> **Object transformation records**:
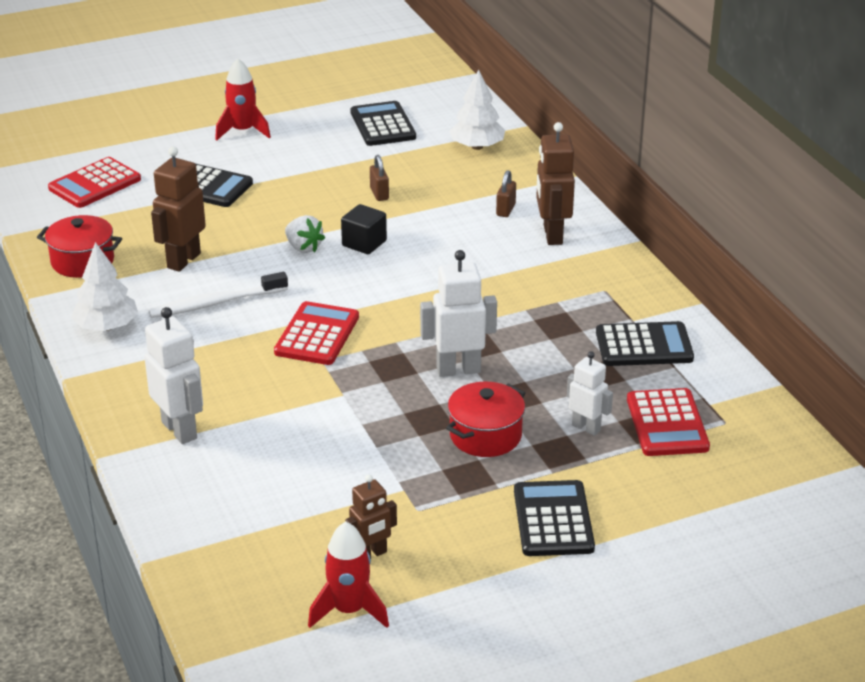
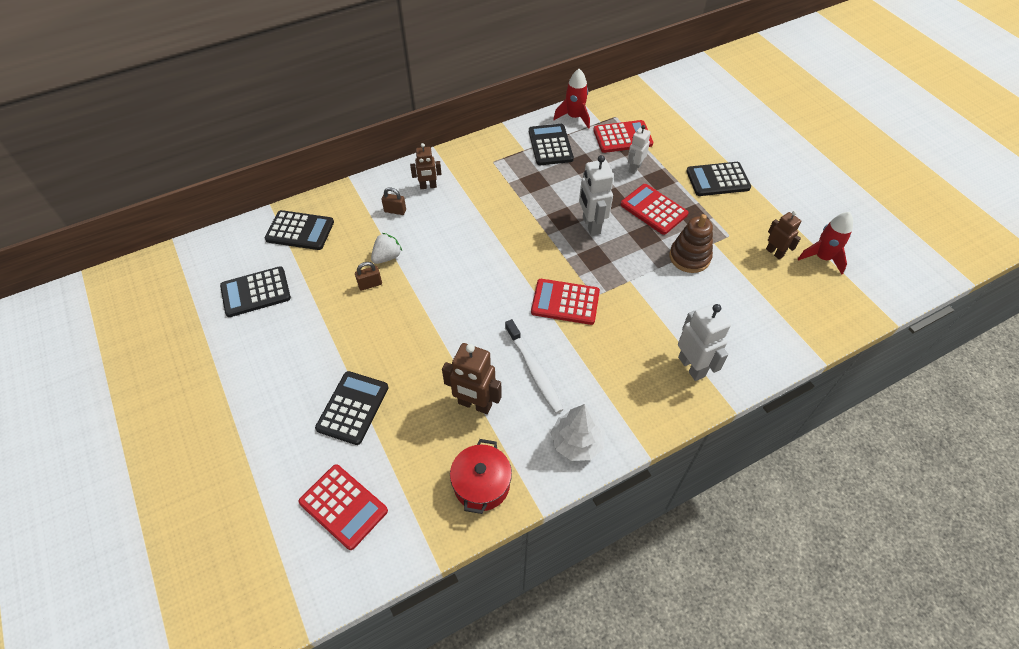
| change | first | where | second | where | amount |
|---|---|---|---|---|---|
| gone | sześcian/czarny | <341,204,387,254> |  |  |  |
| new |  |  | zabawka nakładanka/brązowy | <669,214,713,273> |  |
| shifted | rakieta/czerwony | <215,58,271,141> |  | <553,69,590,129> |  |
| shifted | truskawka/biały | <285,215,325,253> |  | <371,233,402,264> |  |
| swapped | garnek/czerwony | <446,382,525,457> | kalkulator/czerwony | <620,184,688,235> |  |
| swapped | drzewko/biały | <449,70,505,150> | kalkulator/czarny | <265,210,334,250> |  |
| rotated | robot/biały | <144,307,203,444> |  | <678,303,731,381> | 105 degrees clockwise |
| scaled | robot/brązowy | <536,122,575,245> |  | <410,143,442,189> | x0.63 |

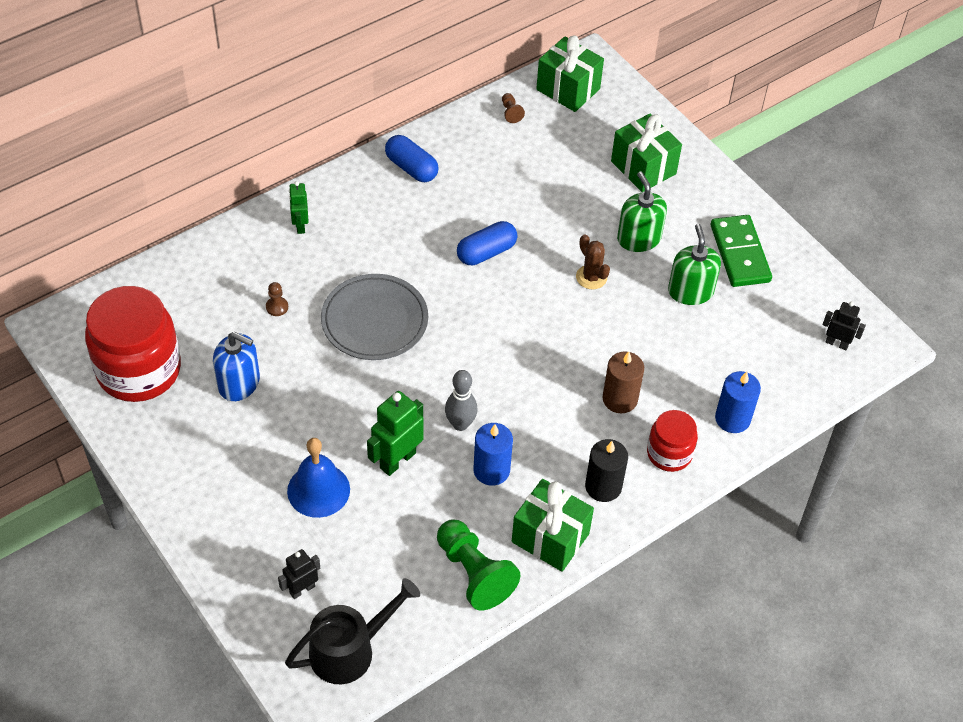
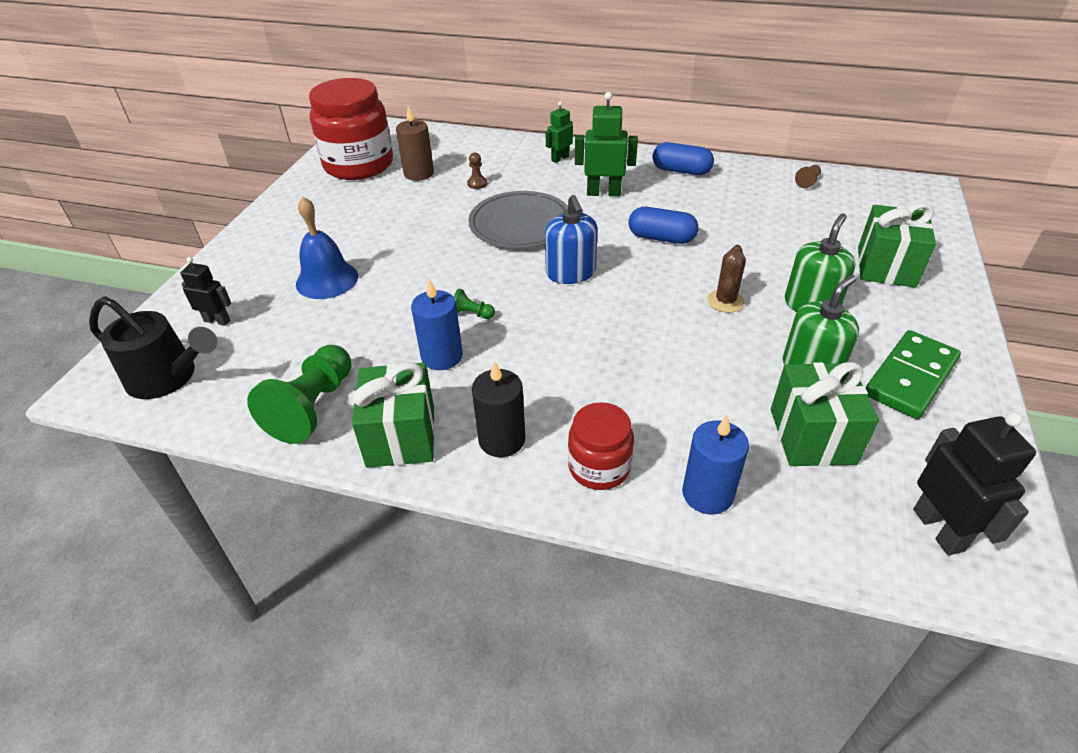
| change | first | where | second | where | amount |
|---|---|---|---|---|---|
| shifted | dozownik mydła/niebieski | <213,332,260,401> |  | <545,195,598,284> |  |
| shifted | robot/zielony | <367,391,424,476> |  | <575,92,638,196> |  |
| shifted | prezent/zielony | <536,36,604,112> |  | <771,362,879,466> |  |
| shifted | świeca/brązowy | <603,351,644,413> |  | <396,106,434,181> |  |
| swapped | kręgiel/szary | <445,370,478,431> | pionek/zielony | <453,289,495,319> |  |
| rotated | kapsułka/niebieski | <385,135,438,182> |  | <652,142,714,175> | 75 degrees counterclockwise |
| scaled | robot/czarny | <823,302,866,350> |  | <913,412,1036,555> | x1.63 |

> **Problem description**: Each line above that contains the word "biały" should be returned.

> **Finished exercise**:
| shifted | truskawka/biały | <285,215,325,253> |  | <371,233,402,264> |  |
| swapped | drzewko/biały | <449,70,505,150> | kalkulator/czarny | <265,210,334,250> |  |
| rotated | robot/biały | <144,307,203,444> |  | <678,303,731,381> | 105 degrees clockwise |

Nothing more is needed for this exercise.